Where does the string "from" occur in the records? Copy each line that holds it.

────────────────────────────────────────

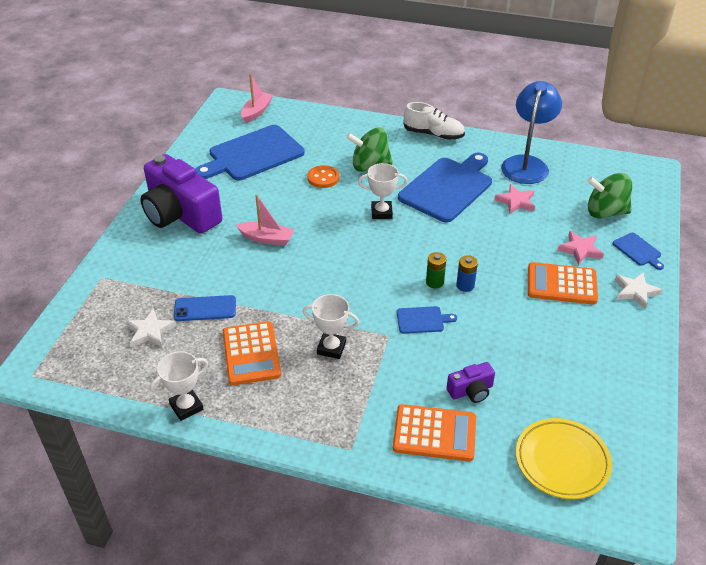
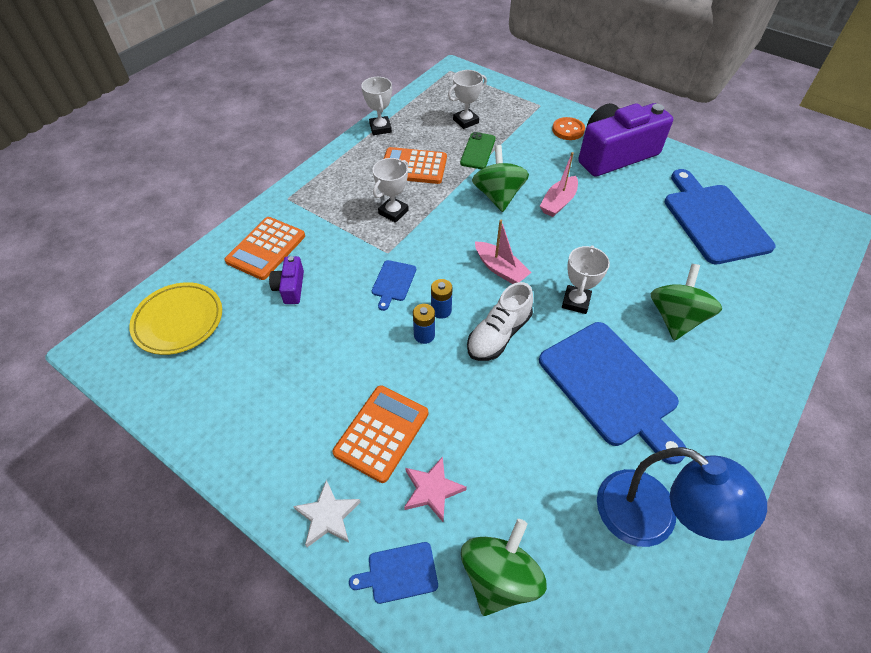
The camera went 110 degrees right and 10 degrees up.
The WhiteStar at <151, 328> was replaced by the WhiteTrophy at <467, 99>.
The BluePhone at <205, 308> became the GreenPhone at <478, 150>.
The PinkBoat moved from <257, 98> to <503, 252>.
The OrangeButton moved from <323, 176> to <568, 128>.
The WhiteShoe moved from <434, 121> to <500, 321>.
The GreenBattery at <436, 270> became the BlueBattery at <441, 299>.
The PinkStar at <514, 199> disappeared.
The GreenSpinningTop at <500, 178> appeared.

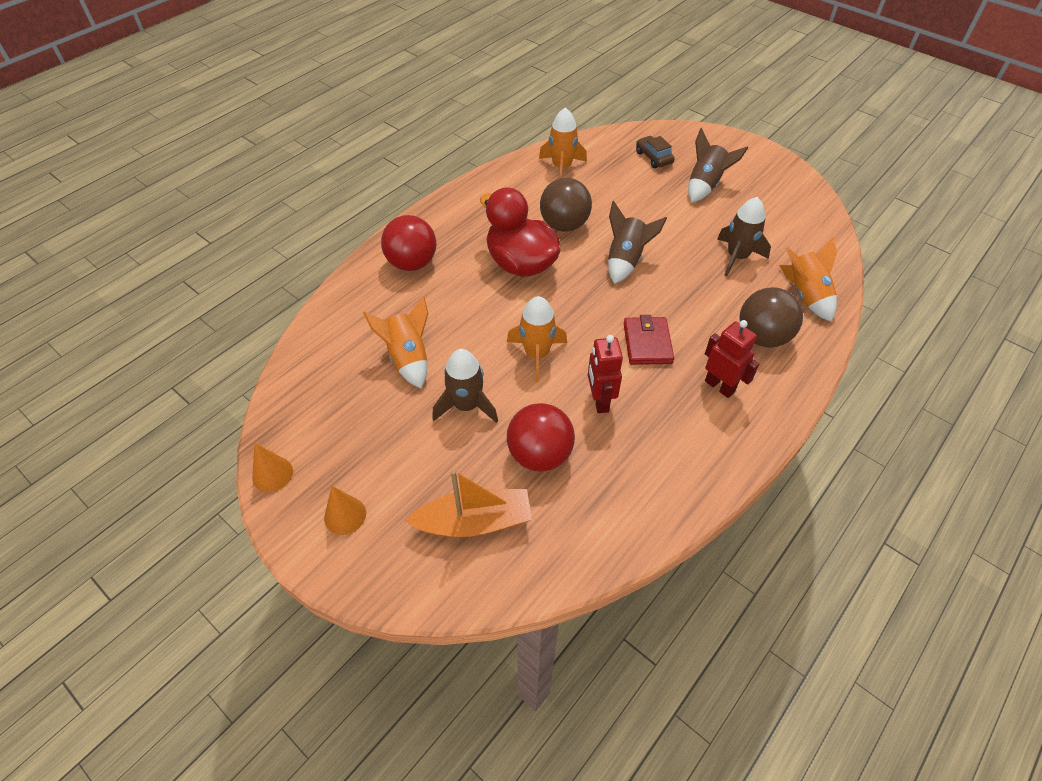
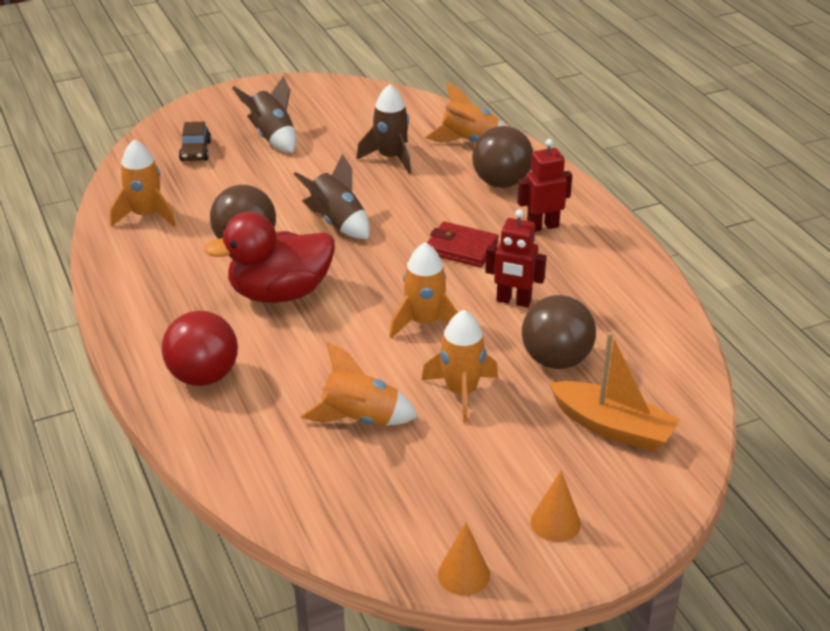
The camera went 65 degrees left and 15 degrees down.
The OrangeBoat at <468, 503> turned 105 degrees clockwise.
The BrownRocket at <465, 386> became the OrangeRocket at <459, 366>.
The RedBall at <541, 437> became the BrownBall at <559, 332>.
The BrownCar at <655, 152> turned 90 degrees counterclockwise.

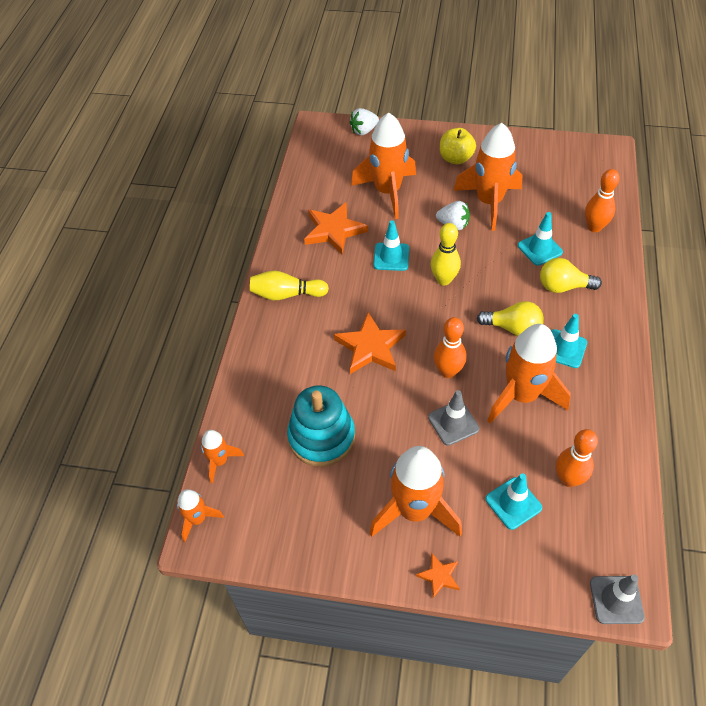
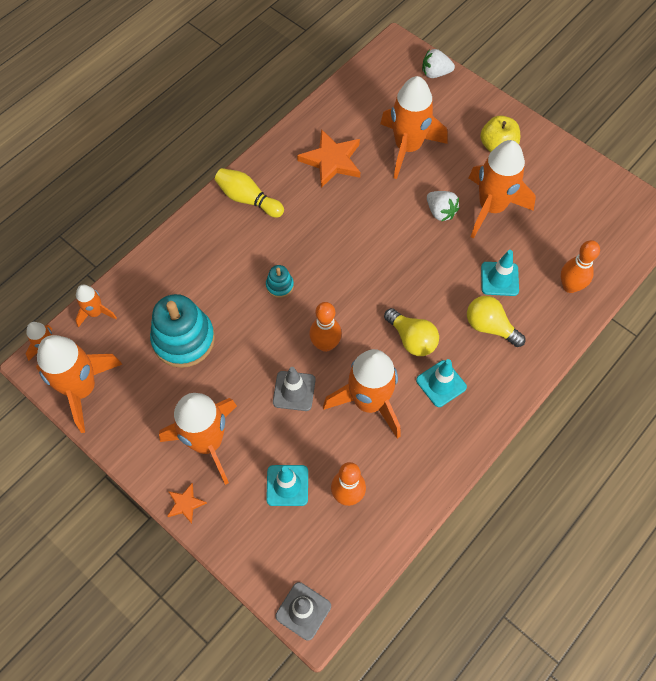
The camera went 30 degrees right and 10 degrees up.
The OrangeStar at <370, 343> was replaced by the TurquoiseStackingToy at <280, 281>.
The TurquoiseTrafficCone at <391, 245> disappeared.
The YellowBowlingPin at <446, 254> disappeared.
The OrangeRocket at <79, 384> appeared.

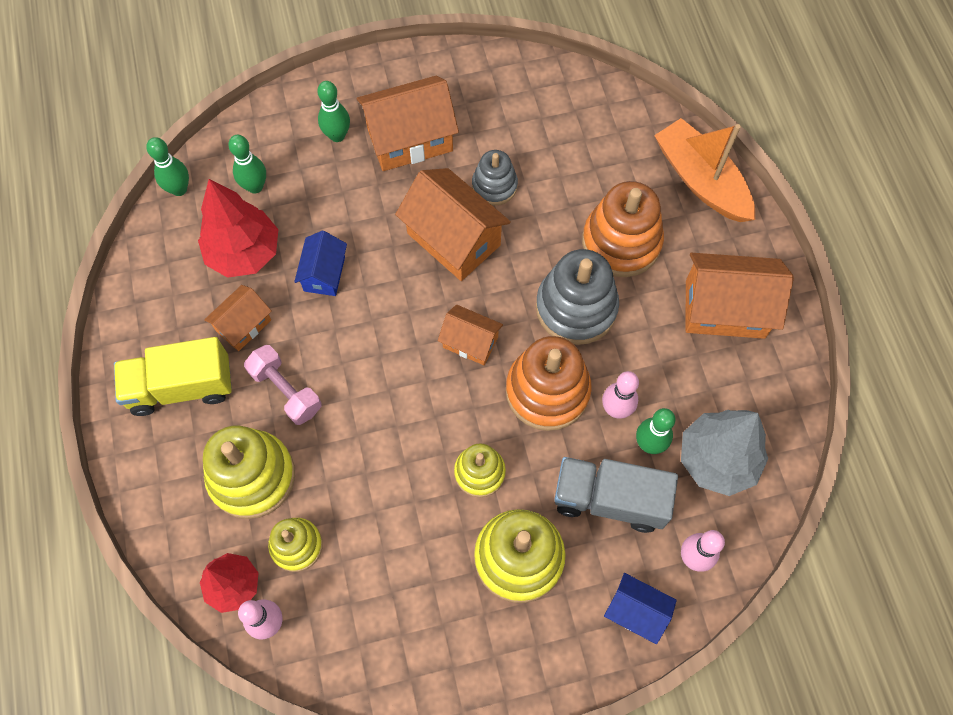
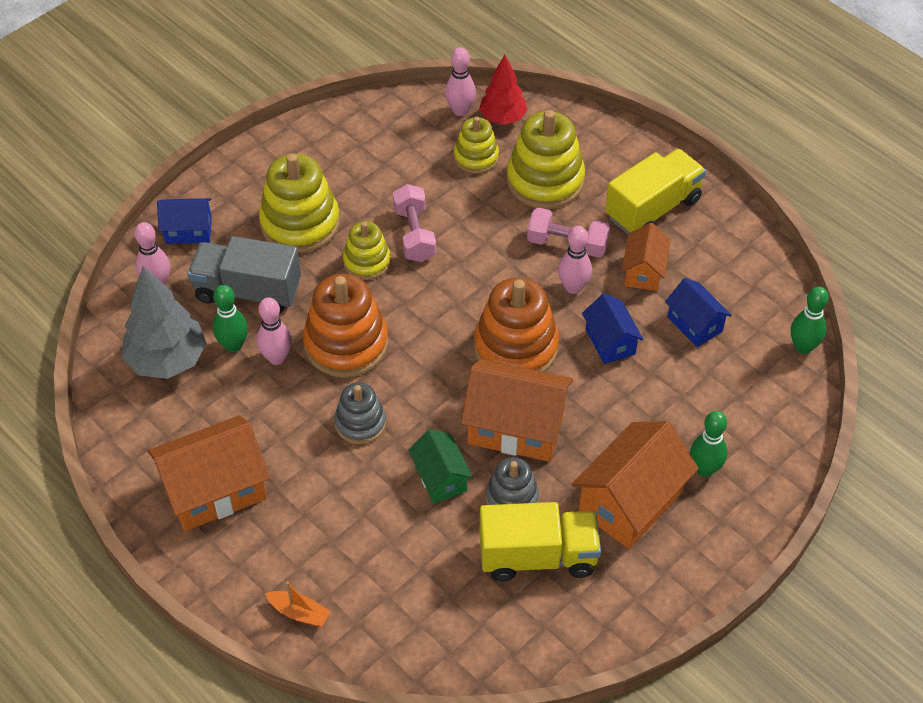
The camera went 150 degrees right and 15 degrees down.
The RedTree at <238, 228> was replaced by the BlueHouse at <698, 312>.
The GreenBowlingPin at <247, 164> disappeared.
The OrangeHouse at <470, 335> disappeared.
The GreyStackingToy at <577, 297> changed to 0.59 times the size.
The GreyTruck at <616, 495> turned 150 degrees counterclockwise.
The OrangeStackingToy moved from <623, 229> to <516, 324>.
The OrangeBoat at <704, 170> changed to 0.43 times the size.
The PinkDumbbell at <414, 223> appeared.
The GreenHouse at <440, 466> appeared.
The YellowTruck at <540, 542> appeared.
The PinkBowlingPin at <575, 260> appeared.

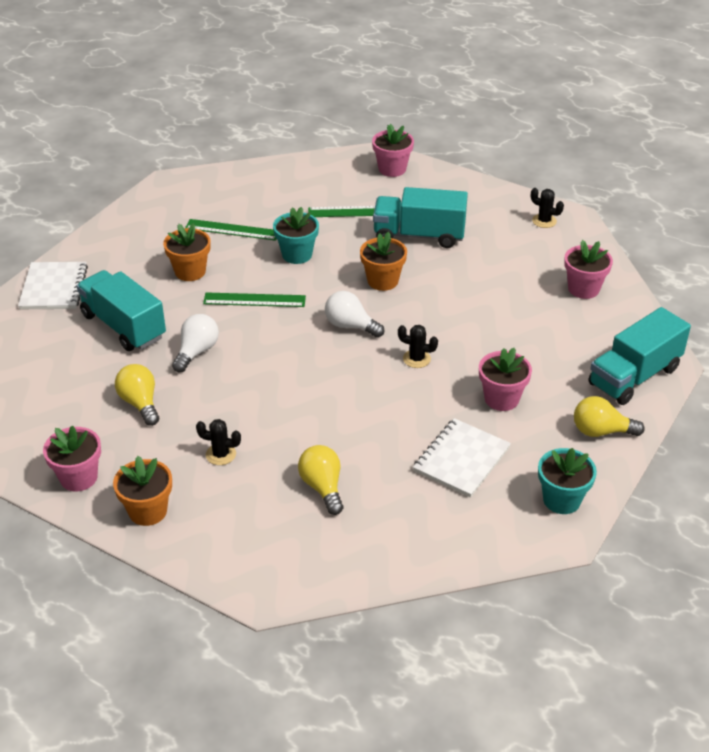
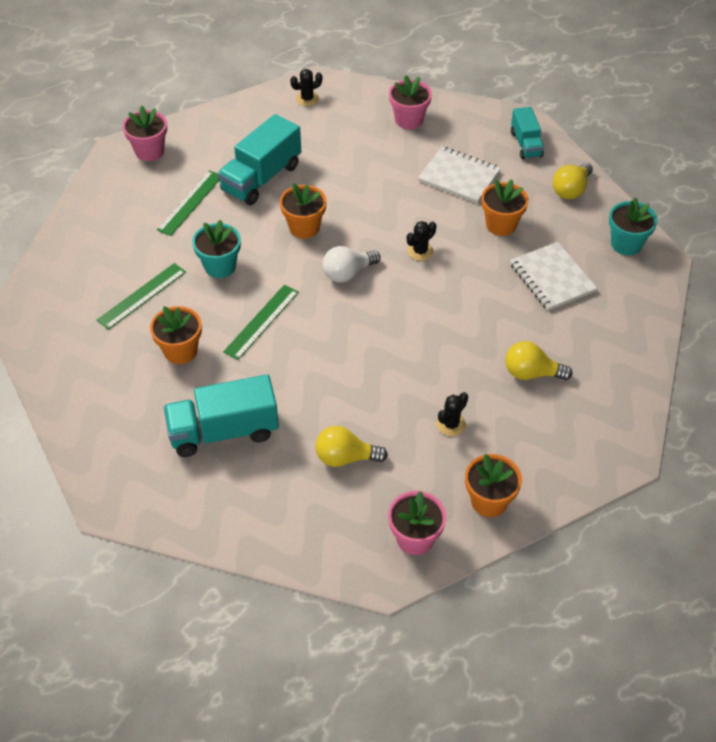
The camera went 60 degrees left and 10 degrees up.
The WhiteNotebook moved from <53, 285> to <459, 175>.
The WhiteLightBulb at <195, 343> disappeared.
The PinkFlowerPot at <505, 379> became the OrangeFlowerPot at <505, 207>.
The TurquoiseTruck at <639, 356> changed to 0.59 times the size.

────────────────────────────────────────

RESPONSE AREA
The PinkBoat moved from <257, 98> to <503, 252>.
The OrangeButton moved from <323, 176> to <568, 128>.
The WhiteShoe moved from <434, 121> to <500, 321>.
The OrangeStackingToy moved from <623, 229> to <516, 324>.
The WhiteNotebook moved from <53, 285> to <459, 175>.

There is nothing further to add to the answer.